What is expected - What is needed is the number of lines below that contain the string "MOSI", with no other text.

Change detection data
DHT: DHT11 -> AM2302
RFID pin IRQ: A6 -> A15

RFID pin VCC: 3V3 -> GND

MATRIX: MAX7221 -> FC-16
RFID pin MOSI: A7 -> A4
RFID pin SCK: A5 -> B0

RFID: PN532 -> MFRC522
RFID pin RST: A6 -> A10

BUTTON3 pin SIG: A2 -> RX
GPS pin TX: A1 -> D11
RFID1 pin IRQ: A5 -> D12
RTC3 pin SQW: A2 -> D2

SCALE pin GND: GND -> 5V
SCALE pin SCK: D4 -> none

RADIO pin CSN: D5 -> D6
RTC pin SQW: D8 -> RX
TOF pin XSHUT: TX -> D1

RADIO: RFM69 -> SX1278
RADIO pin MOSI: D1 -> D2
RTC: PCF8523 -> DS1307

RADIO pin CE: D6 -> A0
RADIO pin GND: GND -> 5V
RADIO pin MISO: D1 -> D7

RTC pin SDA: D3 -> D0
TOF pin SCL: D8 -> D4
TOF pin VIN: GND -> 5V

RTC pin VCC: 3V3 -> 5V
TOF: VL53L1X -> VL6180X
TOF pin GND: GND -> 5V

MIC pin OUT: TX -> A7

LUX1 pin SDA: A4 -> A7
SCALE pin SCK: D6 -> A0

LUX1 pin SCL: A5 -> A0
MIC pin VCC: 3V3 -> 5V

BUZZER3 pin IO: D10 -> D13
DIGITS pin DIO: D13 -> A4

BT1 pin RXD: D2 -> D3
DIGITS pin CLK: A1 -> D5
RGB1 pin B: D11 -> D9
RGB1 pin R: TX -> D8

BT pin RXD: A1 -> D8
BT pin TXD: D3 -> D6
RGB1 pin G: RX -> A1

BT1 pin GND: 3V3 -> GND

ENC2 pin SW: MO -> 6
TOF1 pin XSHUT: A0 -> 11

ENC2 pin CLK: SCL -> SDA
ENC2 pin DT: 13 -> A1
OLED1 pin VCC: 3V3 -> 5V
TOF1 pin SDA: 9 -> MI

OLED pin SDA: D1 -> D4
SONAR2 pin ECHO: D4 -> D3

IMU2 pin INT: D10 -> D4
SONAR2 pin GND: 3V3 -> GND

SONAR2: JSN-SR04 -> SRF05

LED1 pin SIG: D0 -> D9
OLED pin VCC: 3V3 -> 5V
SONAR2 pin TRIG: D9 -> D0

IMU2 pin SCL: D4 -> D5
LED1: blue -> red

Output of the task - 2